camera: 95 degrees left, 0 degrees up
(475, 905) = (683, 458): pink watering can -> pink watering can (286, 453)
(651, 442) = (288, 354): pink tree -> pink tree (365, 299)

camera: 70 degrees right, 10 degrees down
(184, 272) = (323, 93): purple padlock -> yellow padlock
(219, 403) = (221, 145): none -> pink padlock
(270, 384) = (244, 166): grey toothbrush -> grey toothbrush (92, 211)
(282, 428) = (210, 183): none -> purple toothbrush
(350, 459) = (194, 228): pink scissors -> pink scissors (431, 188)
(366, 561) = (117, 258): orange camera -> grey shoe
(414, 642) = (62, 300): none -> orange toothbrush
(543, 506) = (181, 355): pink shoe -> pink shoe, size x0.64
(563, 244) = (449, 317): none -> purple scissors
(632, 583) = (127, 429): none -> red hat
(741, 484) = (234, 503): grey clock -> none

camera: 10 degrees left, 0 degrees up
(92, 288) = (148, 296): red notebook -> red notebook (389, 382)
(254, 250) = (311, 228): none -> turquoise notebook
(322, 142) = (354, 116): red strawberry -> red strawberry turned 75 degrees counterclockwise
○ ○ ○ ○
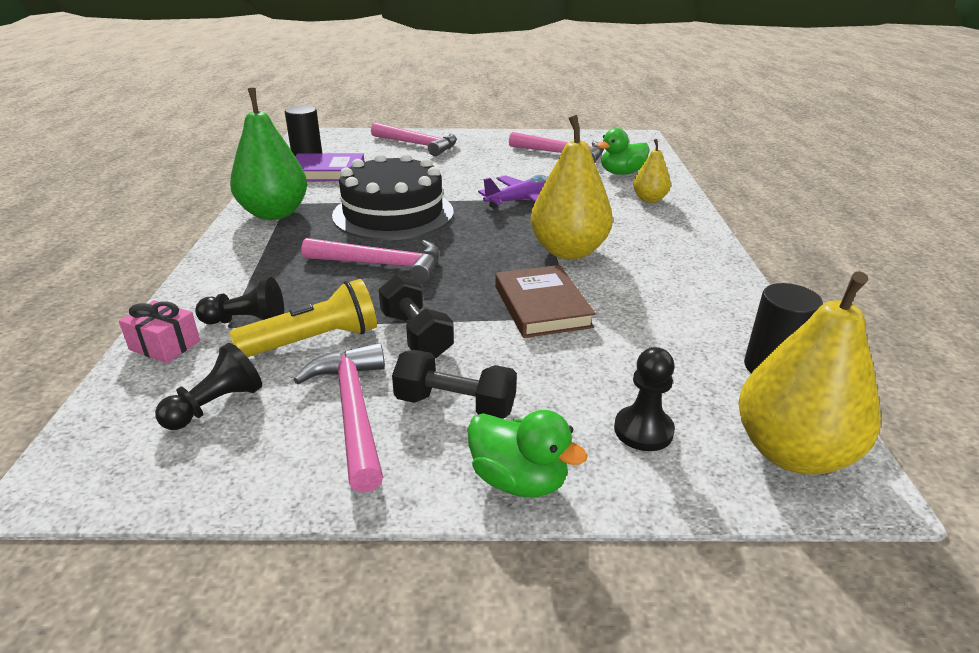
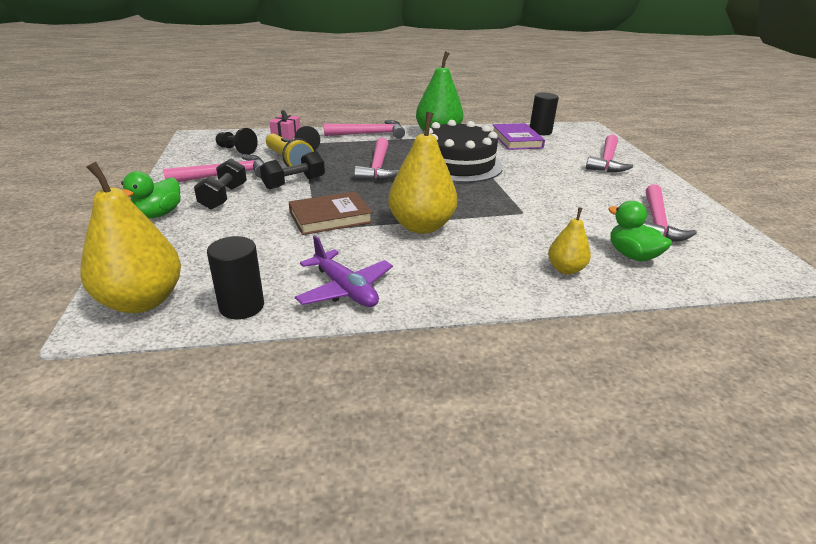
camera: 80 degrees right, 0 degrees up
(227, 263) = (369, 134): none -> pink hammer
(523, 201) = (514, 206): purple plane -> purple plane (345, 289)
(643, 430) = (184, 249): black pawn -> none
○ ○ ○ ○
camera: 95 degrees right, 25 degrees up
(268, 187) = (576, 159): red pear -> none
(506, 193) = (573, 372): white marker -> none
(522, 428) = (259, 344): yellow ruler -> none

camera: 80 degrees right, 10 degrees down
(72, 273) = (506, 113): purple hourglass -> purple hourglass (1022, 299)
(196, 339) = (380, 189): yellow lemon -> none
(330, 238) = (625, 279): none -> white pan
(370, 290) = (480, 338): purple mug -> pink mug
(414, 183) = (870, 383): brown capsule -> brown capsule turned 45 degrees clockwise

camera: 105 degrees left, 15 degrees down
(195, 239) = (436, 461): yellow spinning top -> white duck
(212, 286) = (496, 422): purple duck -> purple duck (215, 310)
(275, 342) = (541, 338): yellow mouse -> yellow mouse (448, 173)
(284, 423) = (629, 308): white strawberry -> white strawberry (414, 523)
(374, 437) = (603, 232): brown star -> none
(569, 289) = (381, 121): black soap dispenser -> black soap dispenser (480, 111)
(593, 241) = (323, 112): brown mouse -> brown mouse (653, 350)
○ ○ ○ ○
Action item:
Go through the listing above and write out exactly the lines starting with the one holding "(366, 561) = (117, 258): orange" and running through the one holding "(322, 142) = (354, 116): red", ends included, and no others.

Result of the exercise:
(366, 561) = (117, 258): orange camera -> grey shoe
(414, 642) = (62, 300): none -> orange toothbrush
(543, 506) = (181, 355): pink shoe -> pink shoe, size x0.64
(563, 244) = (449, 317): none -> purple scissors
(632, 583) = (127, 429): none -> red hat
(741, 484) = (234, 503): grey clock -> none

camera: 10 degrees left, 0 degrees up
(92, 288) = (148, 296): red notebook -> red notebook (389, 382)
(254, 250) = (311, 228): none -> turquoise notebook
(322, 142) = (354, 116): red strawberry -> red strawberry turned 75 degrees counterclockwise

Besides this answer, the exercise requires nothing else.